The word "right" occurs in some lines of the listing. Copy those lines.

[[ Data for analysis, beginning ]]

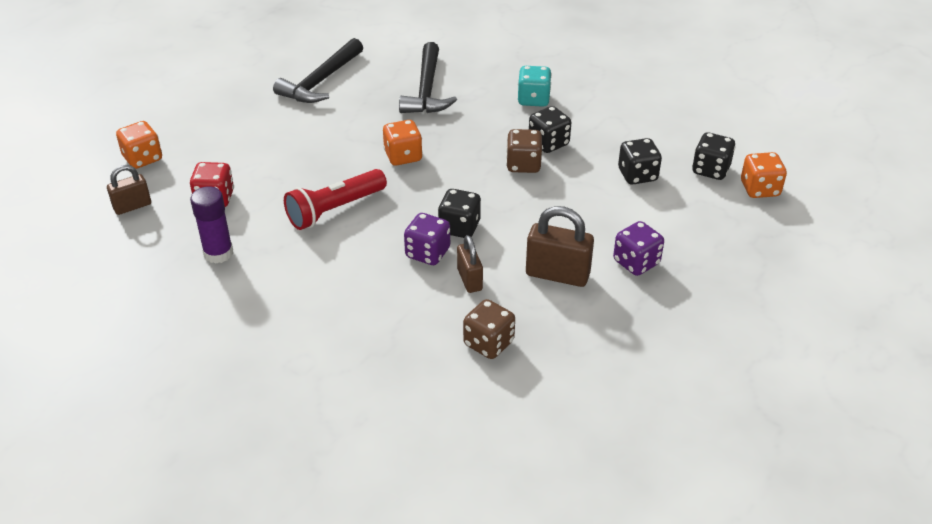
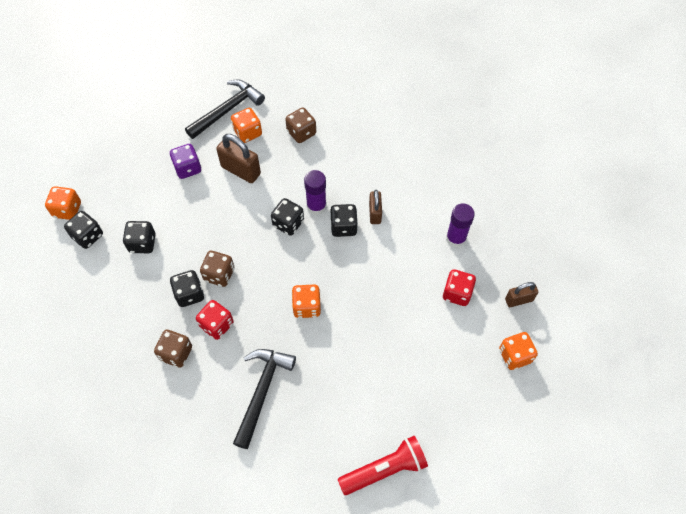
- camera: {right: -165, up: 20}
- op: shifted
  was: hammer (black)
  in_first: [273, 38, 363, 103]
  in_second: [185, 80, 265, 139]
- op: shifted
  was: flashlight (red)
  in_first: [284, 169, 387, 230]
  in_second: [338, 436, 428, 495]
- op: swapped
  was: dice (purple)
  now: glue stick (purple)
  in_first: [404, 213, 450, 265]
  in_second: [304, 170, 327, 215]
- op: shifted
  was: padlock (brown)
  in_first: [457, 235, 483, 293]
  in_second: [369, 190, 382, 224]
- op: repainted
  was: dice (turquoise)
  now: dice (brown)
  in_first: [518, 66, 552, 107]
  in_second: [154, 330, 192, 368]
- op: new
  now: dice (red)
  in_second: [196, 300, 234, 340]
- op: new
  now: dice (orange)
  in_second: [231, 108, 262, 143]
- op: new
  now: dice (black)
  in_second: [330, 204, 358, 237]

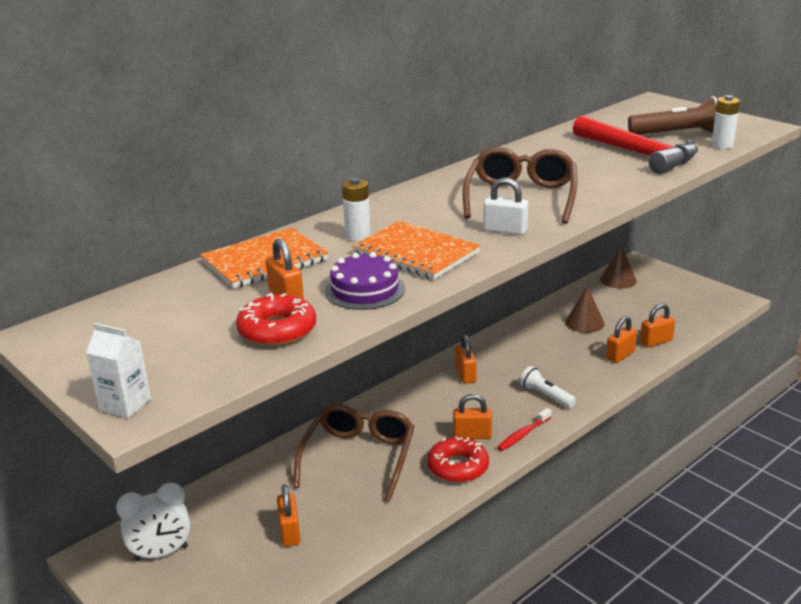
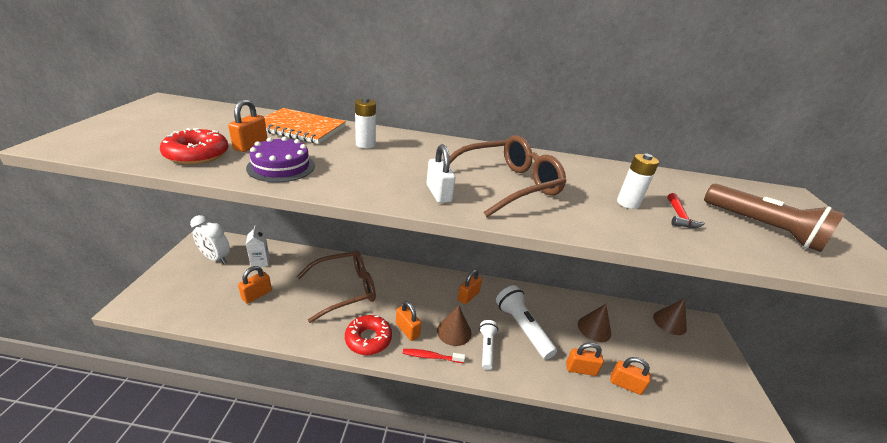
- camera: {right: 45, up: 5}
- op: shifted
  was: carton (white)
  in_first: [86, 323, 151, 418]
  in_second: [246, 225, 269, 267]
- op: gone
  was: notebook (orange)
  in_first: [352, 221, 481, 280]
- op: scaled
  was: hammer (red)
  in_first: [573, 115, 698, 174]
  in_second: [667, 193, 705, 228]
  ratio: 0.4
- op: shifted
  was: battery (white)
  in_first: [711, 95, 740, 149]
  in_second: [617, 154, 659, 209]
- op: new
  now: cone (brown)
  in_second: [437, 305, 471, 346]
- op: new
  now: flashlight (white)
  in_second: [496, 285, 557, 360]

[[ Data for analysis, end ]]

#### Answer box
- camera: {right: -165, up: 20}
- camera: {right: 45, up: 5}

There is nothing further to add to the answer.